ENTRIES PROVIDED
Segment Open

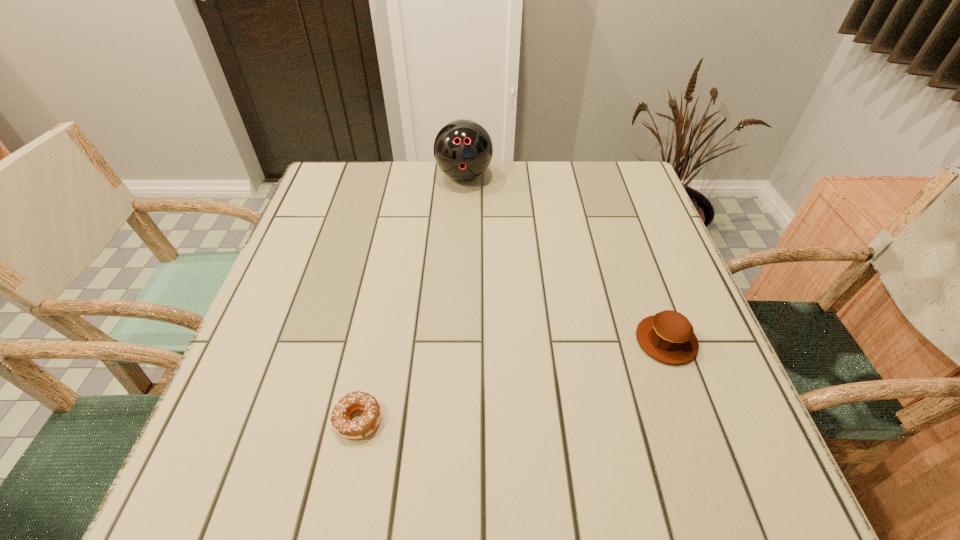
Identify the location of bowling ball. (463, 150).

Where is `the tallest object`? the tallest object is located at coordinates (463, 150).

The height and width of the screenshot is (540, 960). In order to click on the rightmost object in this screenshot , I will do `click(668, 336)`.

Where is `the second tallest object`? The image size is (960, 540). the second tallest object is located at coordinates (668, 336).

The width and height of the screenshot is (960, 540). Identify the location of doughnut. (357, 400).

You are a GUI agent. You are given a task and a screenshot of the screen. Output one action in this format:
    pyautogui.click(x=<x>, y=<y>)
    Task: Click on the shortest object
    The width and height of the screenshot is (960, 540).
    Given the screenshot: What is the action you would take?
    pyautogui.click(x=357, y=400)

Find the location of a particular element. The image size is (960, 540). free location located on the surface of the bowling ball near the finger holes is located at coordinates (462, 217).

The height and width of the screenshot is (540, 960). I want to click on free space located on the left of the rightmost object, so click(480, 341).

Where is `blank space located 0.070m on the back of the shortest object`? blank space located 0.070m on the back of the shortest object is located at coordinates (370, 364).

You are a GUI agent. You are given a task and a screenshot of the screen. Output one action in this format:
    pyautogui.click(x=<x>, y=<y>)
    Task: Click on the object present at the far edge
    The image size is (960, 540).
    Given the screenshot: What is the action you would take?
    pyautogui.click(x=463, y=150)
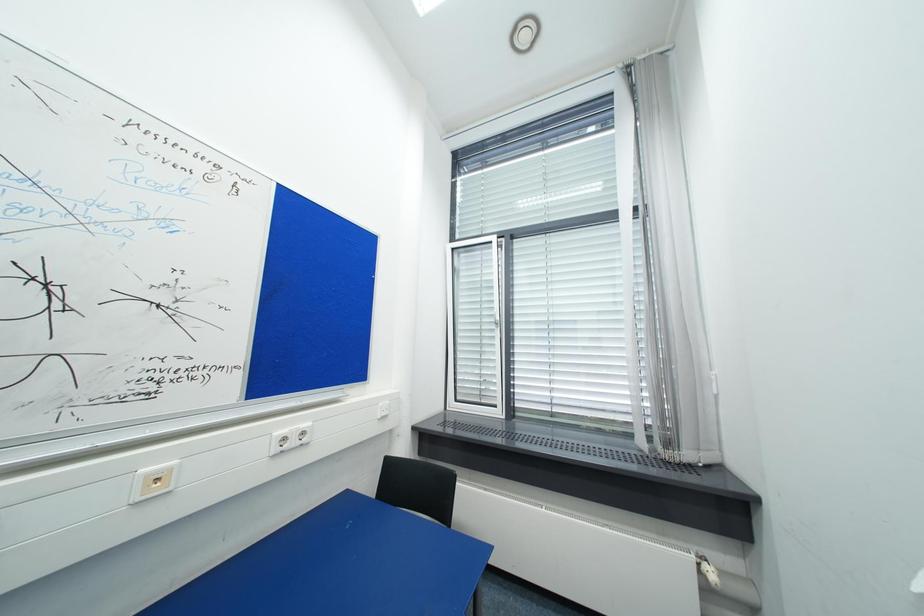
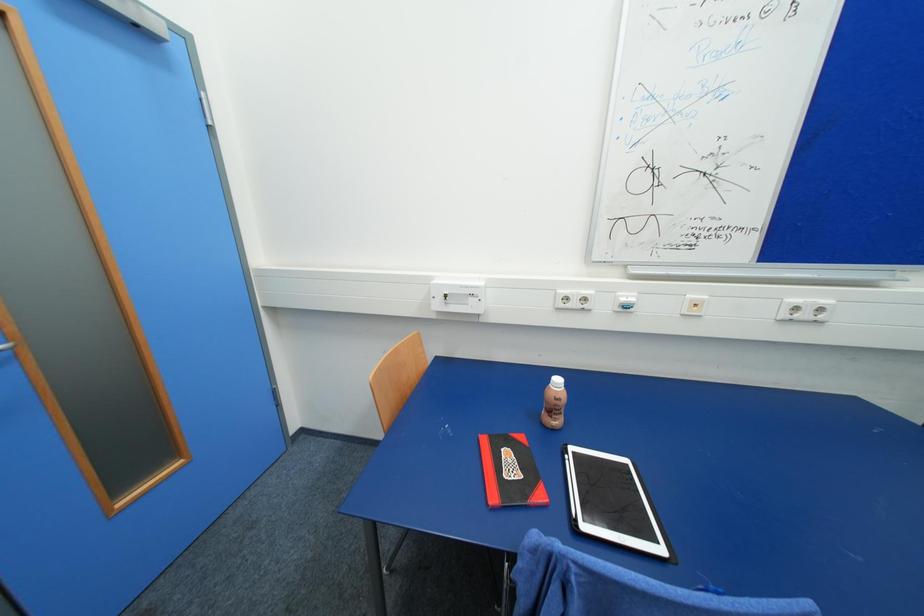
The images are taken continuously from a first-person perspective. In which direction is your viewpoint rotating?

The camera rotated toward left-down.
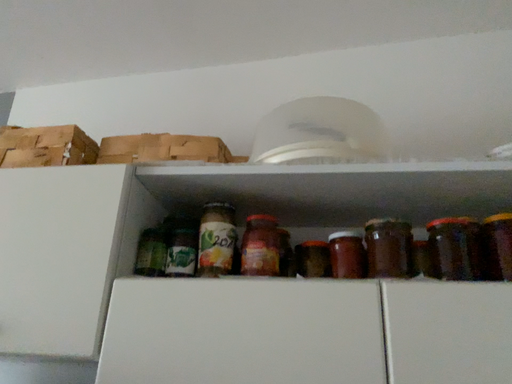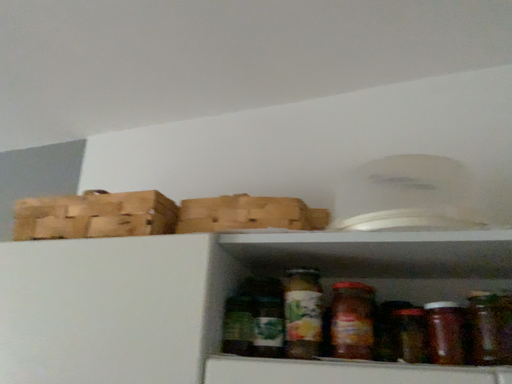
Question: How did the camera likely rotate when shooting the video?

Choices:
 (A) rotated right
 (B) rotated left

Answer: (B)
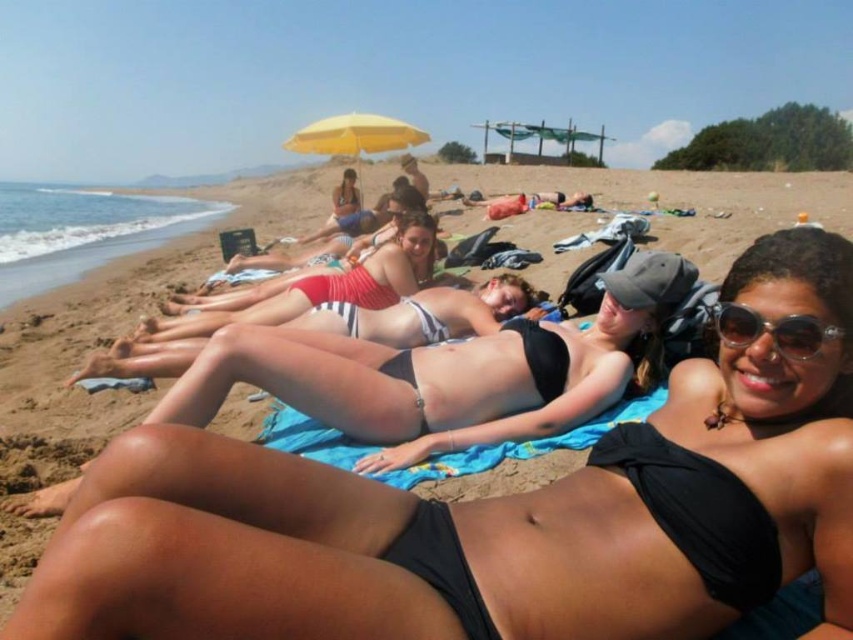
You are a photographer taking a picture of the beach scene. You notice the black matte bikini at center and the sunglasses at center. Based on their positions, which object is closer to the camera?

The black matte bikini at center is below sunglasses at center, so the sunglasses at center is closer to the camera because objects higher up in the image are typically nearer.

You are a photographer trying to capture the black matte bikini top at lower center and the sunglasses at center in the same frame. Which object should you focus on first if you want to ensure both are in focus without adjusting your camera settings?

The black matte bikini top at lower center is taller than the sunglasses at center, so focusing on the taller object first would help ensure both are in focus since it is further away.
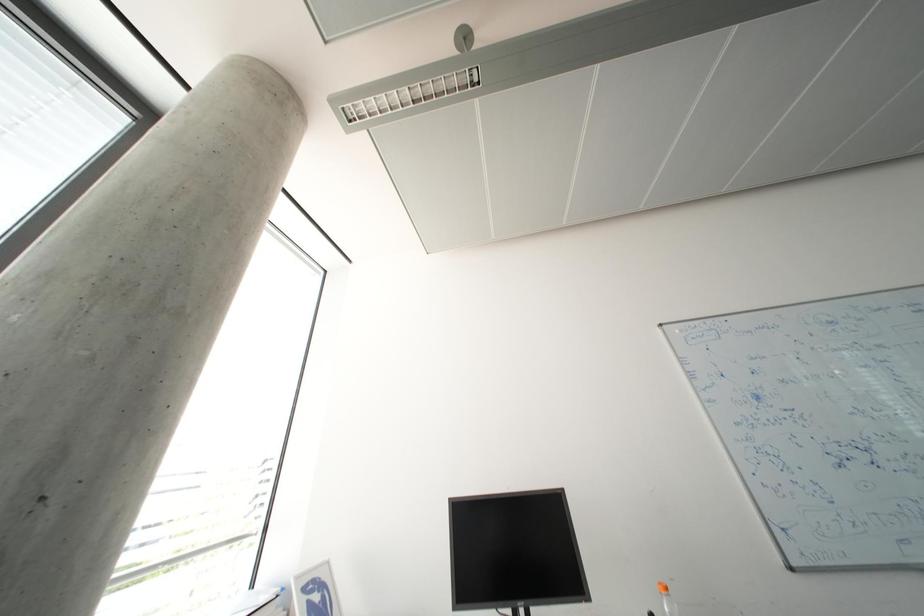
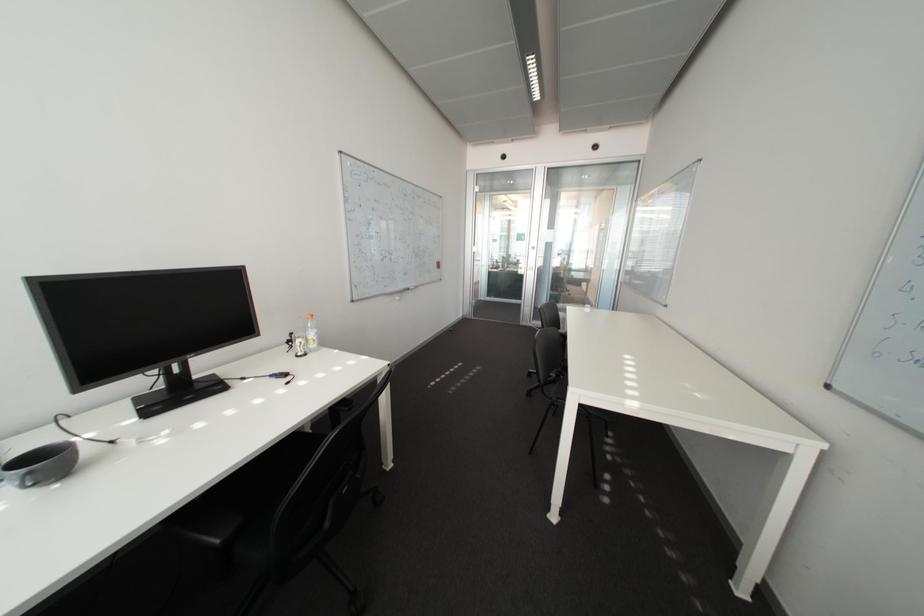
Question: The first image is from the beginning of the video and the second image is from the end. How did the camera likely rotate when shooting the video?

Choices:
 (A) Left
 (B) Right
 (C) Up
 (D) Down

Answer: (B)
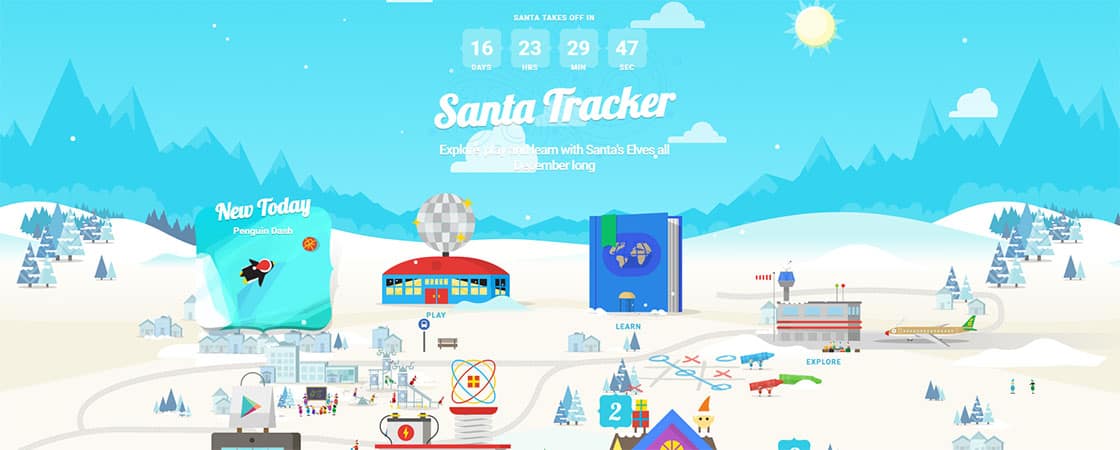
The image size is (1120, 450). Find the location of `disco ball`. disco ball is located at coordinates (439, 212).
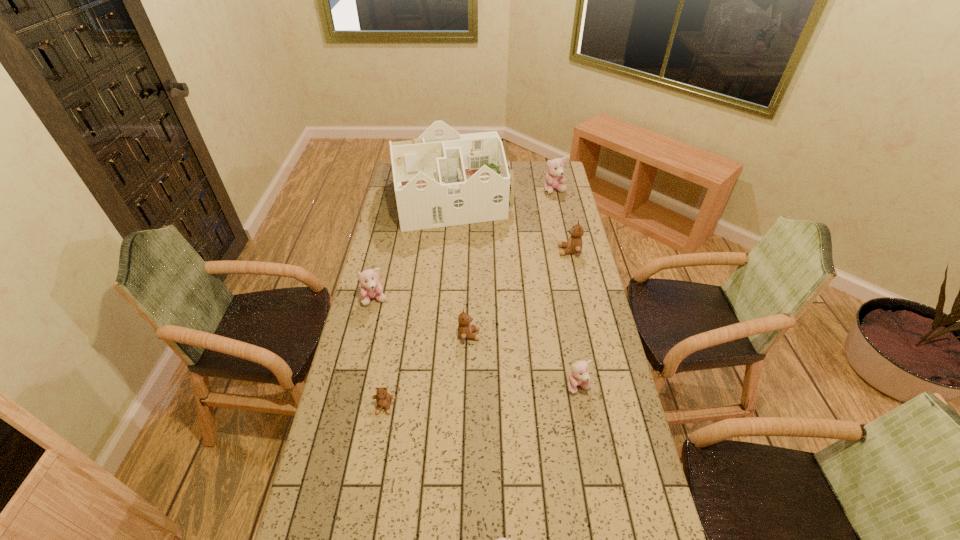
This screenshot has height=540, width=960. Find the location of `free space that is in between the seventh shortest object and the second farthest teddy bear`. free space that is in between the seventh shortest object and the second farthest teddy bear is located at coordinates (562, 221).

Find the location of a particular element. The width and height of the screenshot is (960, 540). vacant space that is in between the third nearest pink teddy bear and the white dollhouse is located at coordinates (414, 249).

Where is `unoccupied position between the second brown teddy bear from left to right and the white dollhouse`? unoccupied position between the second brown teddy bear from left to right and the white dollhouse is located at coordinates (461, 267).

Identify which object is located as the third nearest to the tallest object. Please provide its 2D coordinates. Your answer should be formatted as a tuple, i.e. [(x, y)], where the tuple contains the x and y coordinates of a point satisfying the conditions above.

[(371, 288)]

Locate which object is the sixth closest to the smallest brown teddy bear. Please provide its 2D coordinates. Your answer should be formatted as a tuple, i.e. [(x, y)], where the tuple contains the x and y coordinates of a point satisfying the conditions above.

[(574, 245)]

Identify which teddy bear is the closest to the fifth nearest object. Please provide its 2D coordinates. Your answer should be formatted as a tuple, i.e. [(x, y)], where the tuple contains the x and y coordinates of a point satisfying the conditions above.

[(465, 330)]

You are a GUI agent. You are given a task and a screenshot of the screen. Output one action in this format:
    pyautogui.click(x=<x>, y=<y>)
    Task: Click on the teddy bear that is the fifth closest to the second pink teddy bear from left to right
    
    Given the screenshot: What is the action you would take?
    pyautogui.click(x=574, y=245)

Choose which pink teddy bear is the third nearest neighbor to the dollhouse. Please provide its 2D coordinates. Your answer should be formatted as a tuple, i.e. [(x, y)], where the tuple contains the x and y coordinates of a point satisfying the conditions above.

[(579, 376)]

Locate which pink teddy bear is the third closest to the third farthest pink teddy bear. Please provide its 2D coordinates. Your answer should be formatted as a tuple, i.e. [(x, y)], where the tuple contains the x and y coordinates of a point satisfying the conditions above.

[(554, 177)]

Identify the location of brown teddy bear identified as the closest to the second teddy bear from left to right. (465, 330).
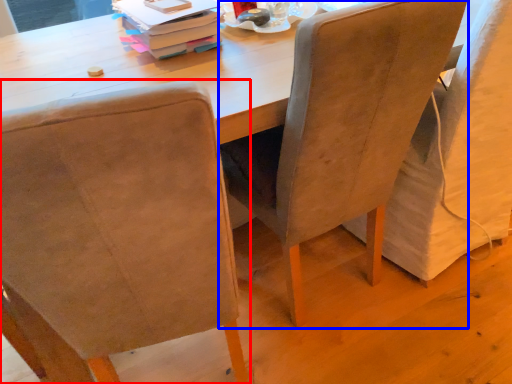
Question: Which object is closer to the camera taking this photo, chair (highlighted by a red box) or chair (highlighted by a blue box)?

Choices:
 (A) chair
 (B) chair

Answer: (A)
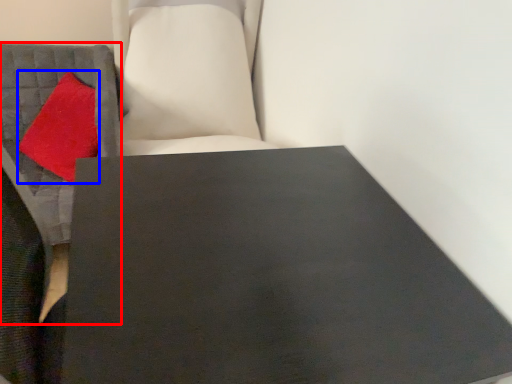
Question: Which point is further to the camera, furniture (highlighted by a red box) or throw pillow (highlighted by a blue box)?

Choices:
 (A) furniture
 (B) throw pillow

Answer: (B)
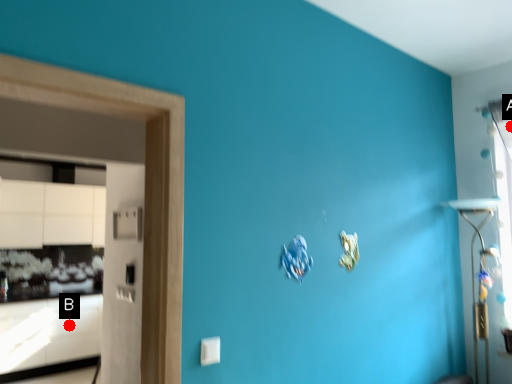
Question: Two points are circled on the image, labeled by A and B beside each circle. Among these points, which one is farthest from the camera?

Choices:
 (A) A is further
 (B) B is further

Answer: (B)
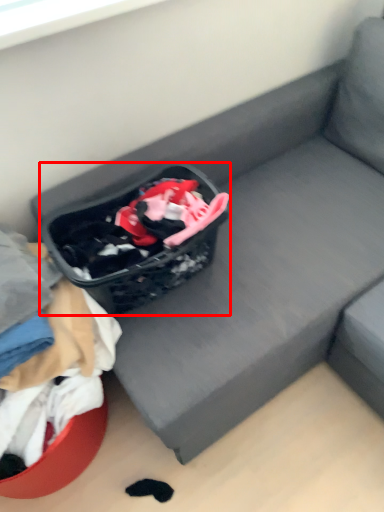
Question: From the image's perspective, what is the correct spatial positioning of shopping basket (annotated by the red box) in reference to clothing?

Choices:
 (A) above
 (B) below

Answer: (A)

Segment Closed

Reproduce every item above word for word, omitting the pictures.

Identify the location of bowling ball. (463, 150).

Where is `the tallest object`? the tallest object is located at coordinates (463, 150).

The height and width of the screenshot is (540, 960). In order to click on the rightmost object in this screenshot , I will do `click(668, 336)`.

Where is `the second tallest object`? The image size is (960, 540). the second tallest object is located at coordinates (668, 336).

The width and height of the screenshot is (960, 540). Identify the location of doughnut. (357, 400).

You are a GUI agent. You are given a task and a screenshot of the screen. Output one action in this format:
    pyautogui.click(x=<x>, y=<y>)
    Task: Click on the shortest object
    The width and height of the screenshot is (960, 540).
    Given the screenshot: What is the action you would take?
    pyautogui.click(x=357, y=400)

Find the location of a particular element. The image size is (960, 540). free location located on the surface of the bowling ball near the finger holes is located at coordinates (462, 217).

The height and width of the screenshot is (540, 960). I want to click on free space located on the left of the rightmost object, so click(480, 341).

Where is `blank space located 0.070m on the back of the shortest object`? blank space located 0.070m on the back of the shortest object is located at coordinates (370, 364).

You are a GUI agent. You are given a task and a screenshot of the screen. Output one action in this format:
    pyautogui.click(x=<x>, y=<y>)
    Task: Click on the object present at the far edge
    The image size is (960, 540).
    Given the screenshot: What is the action you would take?
    pyautogui.click(x=463, y=150)
The images are taken continuously from a first-person perspective. In which direction is your viewpoint rotating?

The camera rotated toward left-down.
Question: How did the camera likely rotate when shooting the video?

Choices:
 (A) rotated right
 (B) rotated left

Answer: (B)
You are a photographer taking a picture of the beach scene. You notice the black matte bikini at center and the sunglasses at center. Based on their positions, which object is closer to the camera?

The black matte bikini at center is below sunglasses at center, so the sunglasses at center is closer to the camera because objects higher up in the image are typically nearer.

You are a photographer trying to capture the black matte bikini top at lower center and the sunglasses at center in the same frame. Which object should you focus on first if you want to ensure both are in focus without adjusting your camera settings?

The black matte bikini top at lower center is taller than the sunglasses at center, so focusing on the taller object first would help ensure both are in focus since it is further away.
Question: The first image is from the beginning of the video and the second image is from the end. How did the camera likely rotate when shooting the video?

Choices:
 (A) Left
 (B) Right
 (C) Up
 (D) Down

Answer: (B)
The image size is (1120, 450). Find the location of `disco ball`. disco ball is located at coordinates (439, 212).
This screenshot has height=540, width=960. Find the location of `free space that is in between the seventh shortest object and the second farthest teddy bear`. free space that is in between the seventh shortest object and the second farthest teddy bear is located at coordinates (562, 221).

Find the location of a particular element. The width and height of the screenshot is (960, 540). vacant space that is in between the third nearest pink teddy bear and the white dollhouse is located at coordinates (414, 249).

Where is `unoccupied position between the second brown teddy bear from left to right and the white dollhouse`? unoccupied position between the second brown teddy bear from left to right and the white dollhouse is located at coordinates (461, 267).

Identify which object is located as the third nearest to the tallest object. Please provide its 2D coordinates. Your answer should be formatted as a tuple, i.e. [(x, y)], where the tuple contains the x and y coordinates of a point satisfying the conditions above.

[(371, 288)]

Locate which object is the sixth closest to the smallest brown teddy bear. Please provide its 2D coordinates. Your answer should be formatted as a tuple, i.e. [(x, y)], where the tuple contains the x and y coordinates of a point satisfying the conditions above.

[(574, 245)]

Identify which teddy bear is the closest to the fifth nearest object. Please provide its 2D coordinates. Your answer should be formatted as a tuple, i.e. [(x, y)], where the tuple contains the x and y coordinates of a point satisfying the conditions above.

[(465, 330)]

You are a GUI agent. You are given a task and a screenshot of the screen. Output one action in this format:
    pyautogui.click(x=<x>, y=<y>)
    Task: Click on the teddy bear that is the fifth closest to the second pink teddy bear from left to right
    
    Given the screenshot: What is the action you would take?
    pyautogui.click(x=574, y=245)

Choose which pink teddy bear is the third nearest neighbor to the dollhouse. Please provide its 2D coordinates. Your answer should be formatted as a tuple, i.e. [(x, y)], where the tuple contains the x and y coordinates of a point satisfying the conditions above.

[(579, 376)]

Locate which pink teddy bear is the third closest to the third farthest pink teddy bear. Please provide its 2D coordinates. Your answer should be formatted as a tuple, i.e. [(x, y)], where the tuple contains the x and y coordinates of a point satisfying the conditions above.

[(554, 177)]

Identify the location of brown teddy bear identified as the closest to the second teddy bear from left to right. (465, 330).
Question: Which object is closer to the camera taking this photo, chair (highlighted by a red box) or chair (highlighted by a blue box)?

Choices:
 (A) chair
 (B) chair

Answer: (A)
Question: Which point is further to the camera, furniture (highlighted by a red box) or throw pillow (highlighted by a blue box)?

Choices:
 (A) furniture
 (B) throw pillow

Answer: (B)
Question: Two points are circled on the image, labeled by A and B beside each circle. Among these points, which one is farthest from the camera?

Choices:
 (A) A is further
 (B) B is further

Answer: (B)
Question: From the image's perspective, what is the correct spatial positioning of shopping basket (annotated by the red box) in reference to clothing?

Choices:
 (A) above
 (B) below

Answer: (A)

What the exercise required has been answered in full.